■ **What is being asked**
Print the listing in full, exactly as it stands.

■ **Source records**
# # #

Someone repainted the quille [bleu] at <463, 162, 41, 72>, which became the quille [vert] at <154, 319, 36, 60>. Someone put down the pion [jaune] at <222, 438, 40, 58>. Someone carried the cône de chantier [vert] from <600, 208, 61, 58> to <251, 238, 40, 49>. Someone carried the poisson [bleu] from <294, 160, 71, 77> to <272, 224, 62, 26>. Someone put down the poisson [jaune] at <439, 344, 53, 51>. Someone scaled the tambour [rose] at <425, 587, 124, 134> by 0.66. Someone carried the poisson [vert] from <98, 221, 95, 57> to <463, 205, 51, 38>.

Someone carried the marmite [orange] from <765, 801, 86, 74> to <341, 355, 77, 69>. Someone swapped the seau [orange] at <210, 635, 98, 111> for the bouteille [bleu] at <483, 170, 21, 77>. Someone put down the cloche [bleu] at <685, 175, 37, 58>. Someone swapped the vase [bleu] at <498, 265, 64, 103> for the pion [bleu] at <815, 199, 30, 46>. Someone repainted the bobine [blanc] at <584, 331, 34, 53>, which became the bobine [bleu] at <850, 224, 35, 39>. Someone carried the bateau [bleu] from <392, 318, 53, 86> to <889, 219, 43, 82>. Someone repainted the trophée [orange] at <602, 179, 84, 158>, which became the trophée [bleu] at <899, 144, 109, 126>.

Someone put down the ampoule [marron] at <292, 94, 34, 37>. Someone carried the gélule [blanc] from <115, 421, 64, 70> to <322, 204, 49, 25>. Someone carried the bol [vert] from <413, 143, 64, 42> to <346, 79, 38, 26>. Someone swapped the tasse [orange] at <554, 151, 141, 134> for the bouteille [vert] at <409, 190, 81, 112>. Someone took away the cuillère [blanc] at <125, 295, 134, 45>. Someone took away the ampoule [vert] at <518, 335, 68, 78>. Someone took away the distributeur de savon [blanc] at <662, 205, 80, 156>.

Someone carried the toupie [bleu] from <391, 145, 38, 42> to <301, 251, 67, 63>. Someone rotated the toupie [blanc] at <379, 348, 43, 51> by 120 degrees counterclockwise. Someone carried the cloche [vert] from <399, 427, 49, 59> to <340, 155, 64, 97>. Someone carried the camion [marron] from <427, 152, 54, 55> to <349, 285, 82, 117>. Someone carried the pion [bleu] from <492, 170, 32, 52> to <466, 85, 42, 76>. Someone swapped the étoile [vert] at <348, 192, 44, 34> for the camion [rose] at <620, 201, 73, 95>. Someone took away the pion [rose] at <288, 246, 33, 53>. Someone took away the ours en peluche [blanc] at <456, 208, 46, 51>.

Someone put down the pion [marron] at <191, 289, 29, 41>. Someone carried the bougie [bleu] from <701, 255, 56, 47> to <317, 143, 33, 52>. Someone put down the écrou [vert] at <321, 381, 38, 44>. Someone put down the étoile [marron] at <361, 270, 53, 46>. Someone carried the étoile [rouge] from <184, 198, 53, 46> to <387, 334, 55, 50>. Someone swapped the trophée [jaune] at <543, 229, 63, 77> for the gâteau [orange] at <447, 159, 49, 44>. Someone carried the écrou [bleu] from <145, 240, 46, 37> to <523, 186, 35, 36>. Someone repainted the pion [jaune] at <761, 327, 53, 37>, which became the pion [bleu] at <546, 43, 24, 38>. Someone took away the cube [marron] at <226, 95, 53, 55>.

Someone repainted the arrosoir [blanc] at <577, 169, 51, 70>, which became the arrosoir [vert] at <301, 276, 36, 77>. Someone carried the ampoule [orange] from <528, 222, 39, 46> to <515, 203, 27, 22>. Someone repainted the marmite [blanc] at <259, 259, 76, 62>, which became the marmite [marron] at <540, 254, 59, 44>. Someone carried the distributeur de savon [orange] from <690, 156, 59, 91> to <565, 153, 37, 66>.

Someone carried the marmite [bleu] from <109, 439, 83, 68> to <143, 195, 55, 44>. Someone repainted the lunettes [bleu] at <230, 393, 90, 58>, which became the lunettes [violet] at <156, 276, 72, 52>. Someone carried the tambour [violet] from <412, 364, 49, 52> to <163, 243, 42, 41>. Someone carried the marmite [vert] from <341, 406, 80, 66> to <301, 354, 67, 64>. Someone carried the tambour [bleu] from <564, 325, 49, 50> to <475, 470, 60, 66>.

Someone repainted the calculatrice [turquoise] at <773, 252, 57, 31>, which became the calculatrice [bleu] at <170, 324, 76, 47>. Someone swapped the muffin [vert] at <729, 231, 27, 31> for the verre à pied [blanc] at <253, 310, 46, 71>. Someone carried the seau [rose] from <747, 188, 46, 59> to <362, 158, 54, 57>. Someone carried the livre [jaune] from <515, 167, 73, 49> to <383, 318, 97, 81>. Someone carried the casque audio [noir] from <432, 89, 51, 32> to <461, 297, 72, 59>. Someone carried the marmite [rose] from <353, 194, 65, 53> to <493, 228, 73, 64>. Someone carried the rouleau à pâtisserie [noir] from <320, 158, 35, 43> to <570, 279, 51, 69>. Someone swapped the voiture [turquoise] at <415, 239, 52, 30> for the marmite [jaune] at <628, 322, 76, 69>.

# # #

■ **Written answer**
Someone repainted the quille [bleu] at <463, 162, 41, 72>, which became the quille [vert] at <154, 319, 36, 60>. Someone put down the pion [jaune] at <222, 438, 40, 58>. Someone carried the cône de chantier [vert] from <600, 208, 61, 58> to <251, 238, 40, 49>. Someone carried the poisson [bleu] from <294, 160, 71, 77> to <272, 224, 62, 26>. Someone put down the poisson [jaune] at <439, 344, 53, 51>. Someone scaled the tambour [rose] at <425, 587, 124, 134> by 0.66. Someone carried the poisson [vert] from <98, 221, 95, 57> to <463, 205, 51, 38>.

Someone carried the marmite [orange] from <765, 801, 86, 74> to <341, 355, 77, 69>. Someone swapped the seau [orange] at <210, 635, 98, 111> for the bouteille [bleu] at <483, 170, 21, 77>. Someone put down the cloche [bleu] at <685, 175, 37, 58>. Someone swapped the vase [bleu] at <498, 265, 64, 103> for the pion [bleu] at <815, 199, 30, 46>. Someone repainted the bobine [blanc] at <584, 331, 34, 53>, which became the bobine [bleu] at <850, 224, 35, 39>. Someone carried the bateau [bleu] from <392, 318, 53, 86> to <889, 219, 43, 82>. Someone repainted the trophée [orange] at <602, 179, 84, 158>, which became the trophée [bleu] at <899, 144, 109, 126>.

Someone put down the ampoule [marron] at <292, 94, 34, 37>. Someone carried the gélule [blanc] from <115, 421, 64, 70> to <322, 204, 49, 25>. Someone carried the bol [vert] from <413, 143, 64, 42> to <346, 79, 38, 26>. Someone swapped the tasse [orange] at <554, 151, 141, 134> for the bouteille [vert] at <409, 190, 81, 112>. Someone took away the cuillère [blanc] at <125, 295, 134, 45>. Someone took away the ampoule [vert] at <518, 335, 68, 78>. Someone took away the distributeur de savon [blanc] at <662, 205, 80, 156>.

Someone carried the toupie [bleu] from <391, 145, 38, 42> to <301, 251, 67, 63>. Someone rotated the toupie [blanc] at <379, 348, 43, 51> by 120 degrees counterclockwise. Someone carried the cloche [vert] from <399, 427, 49, 59> to <340, 155, 64, 97>. Someone carried the camion [marron] from <427, 152, 54, 55> to <349, 285, 82, 117>. Someone carried the pion [bleu] from <492, 170, 32, 52> to <466, 85, 42, 76>. Someone swapped the étoile [vert] at <348, 192, 44, 34> for the camion [rose] at <620, 201, 73, 95>. Someone took away the pion [rose] at <288, 246, 33, 53>. Someone took away the ours en peluche [blanc] at <456, 208, 46, 51>.

Someone put down the pion [marron] at <191, 289, 29, 41>. Someone carried the bougie [bleu] from <701, 255, 56, 47> to <317, 143, 33, 52>. Someone put down the écrou [vert] at <321, 381, 38, 44>. Someone put down the étoile [marron] at <361, 270, 53, 46>. Someone carried the étoile [rouge] from <184, 198, 53, 46> to <387, 334, 55, 50>. Someone swapped the trophée [jaune] at <543, 229, 63, 77> for the gâteau [orange] at <447, 159, 49, 44>. Someone carried the écrou [bleu] from <145, 240, 46, 37> to <523, 186, 35, 36>. Someone repainted the pion [jaune] at <761, 327, 53, 37>, which became the pion [bleu] at <546, 43, 24, 38>. Someone took away the cube [marron] at <226, 95, 53, 55>.

Someone repainted the arrosoir [blanc] at <577, 169, 51, 70>, which became the arrosoir [vert] at <301, 276, 36, 77>. Someone carried the ampoule [orange] from <528, 222, 39, 46> to <515, 203, 27, 22>. Someone repainted the marmite [blanc] at <259, 259, 76, 62>, which became the marmite [marron] at <540, 254, 59, 44>. Someone carried the distributeur de savon [orange] from <690, 156, 59, 91> to <565, 153, 37, 66>.

Someone carried the marmite [bleu] from <109, 439, 83, 68> to <143, 195, 55, 44>. Someone repainted the lunettes [bleu] at <230, 393, 90, 58>, which became the lunettes [violet] at <156, 276, 72, 52>. Someone carried the tambour [violet] from <412, 364, 49, 52> to <163, 243, 42, 41>. Someone carried the marmite [vert] from <341, 406, 80, 66> to <301, 354, 67, 64>. Someone carried the tambour [bleu] from <564, 325, 49, 50> to <475, 470, 60, 66>.

Someone repainted the calculatrice [turquoise] at <773, 252, 57, 31>, which became the calculatrice [bleu] at <170, 324, 76, 47>. Someone swapped the muffin [vert] at <729, 231, 27, 31> for the verre à pied [blanc] at <253, 310, 46, 71>. Someone carried the seau [rose] from <747, 188, 46, 59> to <362, 158, 54, 57>. Someone carried the livre [jaune] from <515, 167, 73, 49> to <383, 318, 97, 81>. Someone carried the casque audio [noir] from <432, 89, 51, 32> to <461, 297, 72, 59>. Someone carried the marmite [rose] from <353, 194, 65, 53> to <493, 228, 73, 64>. Someone carried the rouleau à pâtisserie [noir] from <320, 158, 35, 43> to <570, 279, 51, 69>. Someone swapped the voiture [turquoise] at <415, 239, 52, 30> for the marmite [jaune] at <628, 322, 76, 69>.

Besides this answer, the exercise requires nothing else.